##### Exercise data
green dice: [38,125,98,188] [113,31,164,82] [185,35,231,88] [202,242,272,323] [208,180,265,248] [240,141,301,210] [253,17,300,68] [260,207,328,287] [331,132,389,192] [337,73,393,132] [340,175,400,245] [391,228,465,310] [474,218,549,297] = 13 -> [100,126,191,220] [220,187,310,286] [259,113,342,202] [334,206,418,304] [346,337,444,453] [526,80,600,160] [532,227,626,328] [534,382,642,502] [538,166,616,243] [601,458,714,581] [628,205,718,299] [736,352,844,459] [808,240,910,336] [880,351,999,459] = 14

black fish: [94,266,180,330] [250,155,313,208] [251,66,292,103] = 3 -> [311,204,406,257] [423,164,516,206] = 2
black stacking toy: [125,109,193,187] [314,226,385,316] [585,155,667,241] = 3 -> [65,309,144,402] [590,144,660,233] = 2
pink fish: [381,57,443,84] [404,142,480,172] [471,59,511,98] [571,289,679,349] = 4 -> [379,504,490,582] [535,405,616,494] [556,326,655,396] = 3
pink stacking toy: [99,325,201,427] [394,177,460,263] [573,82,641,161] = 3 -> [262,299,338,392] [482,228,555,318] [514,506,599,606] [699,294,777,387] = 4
##########
### Brief
All entries above are to be copied exactly, with none left out.

### Solution for this problem
green dice: [38,125,98,188] [113,31,164,82] [185,35,231,88] [202,242,272,323] [208,180,265,248] [240,141,301,210] [253,17,300,68] [260,207,328,287] [331,132,389,192] [337,73,393,132] [340,175,400,245] [391,228,465,310] [474,218,549,297] = 13 -> [100,126,191,220] [220,187,310,286] [259,113,342,202] [334,206,418,304] [346,337,444,453] [526,80,600,160] [532,227,626,328] [534,382,642,502] [538,166,616,243] [601,458,714,581] [628,205,718,299] [736,352,844,459] [808,240,910,336] [880,351,999,459] = 14

black fish: [94,266,180,330] [250,155,313,208] [251,66,292,103] = 3 -> [311,204,406,257] [423,164,516,206] = 2
black stacking toy: [125,109,193,187] [314,226,385,316] [585,155,667,241] = 3 -> [65,309,144,402] [590,144,660,233] = 2
pink fish: [381,57,443,84] [404,142,480,172] [471,59,511,98] [571,289,679,349] = 4 -> [379,504,490,582] [535,405,616,494] [556,326,655,396] = 3
pink stacking toy: [99,325,201,427] [394,177,460,263] [573,82,641,161] = 3 -> [262,299,338,392] [482,228,555,318] [514,506,599,606] [699,294,777,387] = 4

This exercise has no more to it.